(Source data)
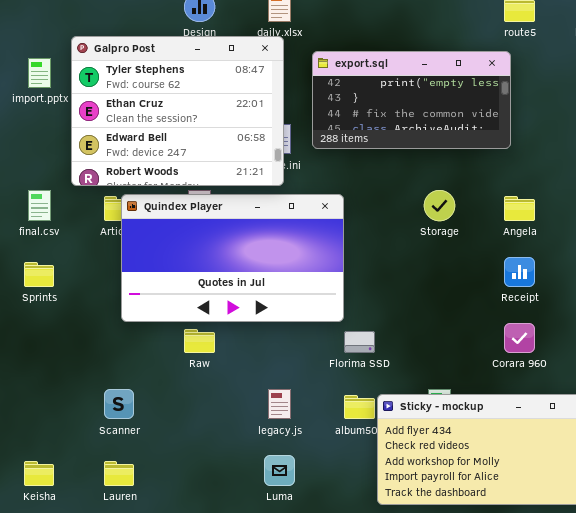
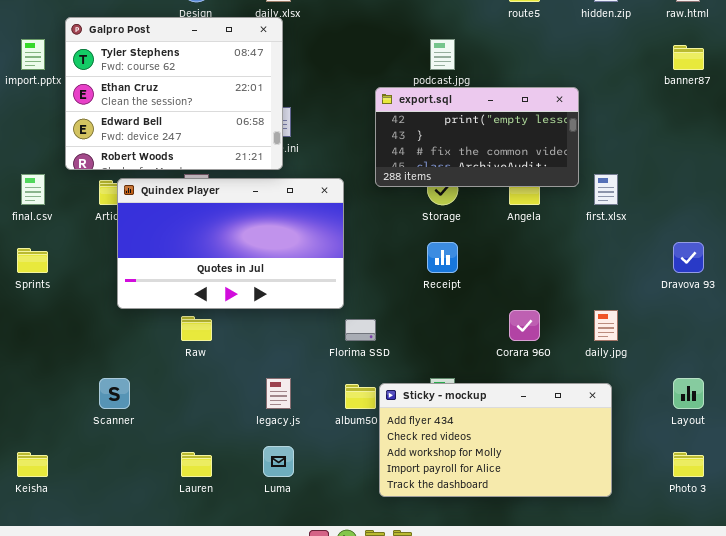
export.sql: [312,51,511,149] -> [375,87,579,187], moved
Receipt: [504,257,535,287] -> [427,242,458,273], moved
Lauren: [104,461,134,486] -> [181,452,212,477], moved

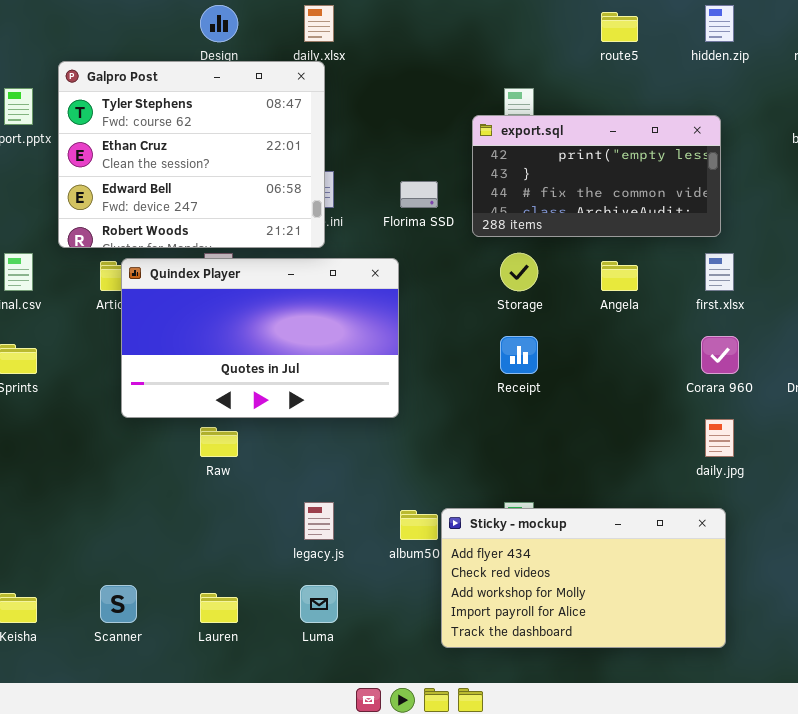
export.sql: [375,87,579,187] -> [472,115,721,237], moved
Corara 960: [509,310,540,341] -> [701,336,739,374], moved
Florima SSD: [345,319,376,341] -> [400,181,438,208], moved
Scanner: [99,378,130,409] -> [100,585,137,623], moved

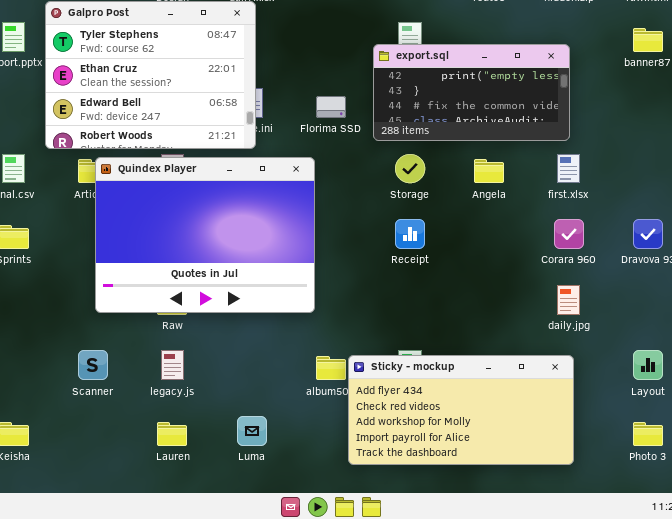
Quindex Player: [121,258,399,418] -> [95,157,315,313], resized
legacy.js: [304,502,334,540] -> [161,350,184,380], moved
Scanner: [100,585,137,623] -> [78,350,108,380], moved

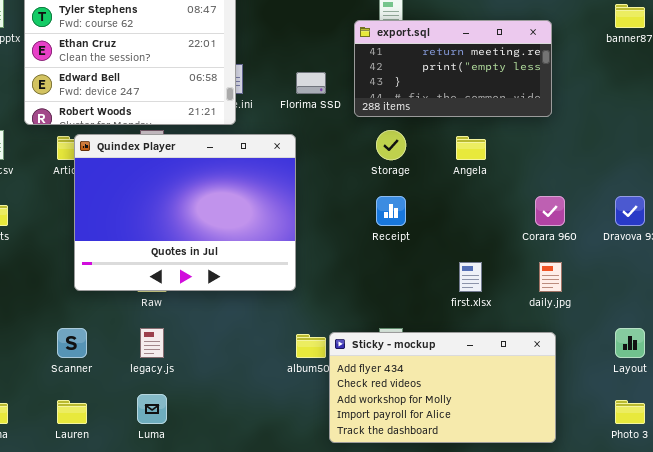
export.sql: [373,44,570,141] -> [354,20,552,117], scrolled up 1 row
first.xlsx: [557,154,580,183] -> [459,262,482,292], moved
Luma: [237,416,267,446] -> [137,394,167,424], moved
Lauren: [157,422,187,446] -> [57,400,87,424], moved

**WHAT THE EXERCISE ASKS**:
Show all lines from the records above where the word "export" occurs.

**REPLY**:
export.sql: [312,51,511,149] -> [375,87,579,187], moved
export.sql: [375,87,579,187] -> [472,115,721,237], moved
export.sql: [373,44,570,141] -> [354,20,552,117], scrolled up 1 row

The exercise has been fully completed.